▶ [Assignment]: Copy down all of the data underneath, exactly as shown.

* * *

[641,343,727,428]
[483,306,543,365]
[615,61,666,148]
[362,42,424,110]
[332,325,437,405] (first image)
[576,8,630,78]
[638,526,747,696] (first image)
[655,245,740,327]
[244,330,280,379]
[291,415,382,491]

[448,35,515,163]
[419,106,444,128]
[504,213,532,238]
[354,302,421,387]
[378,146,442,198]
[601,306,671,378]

* * *

▶ [Exercise solution]:
[641,343,727,428]
[483,306,543,365]
[615,61,666,148]
[362,42,424,110]
[332,325,437,405] (first image)
[576,8,630,78]
[638,526,747,696] (first image)
[655,245,740,327]
[244,330,280,379]
[291,415,382,491]

[448,35,515,163]
[419,106,444,128]
[504,213,532,238]
[354,302,421,387]
[378,146,442,198]
[601,306,671,378]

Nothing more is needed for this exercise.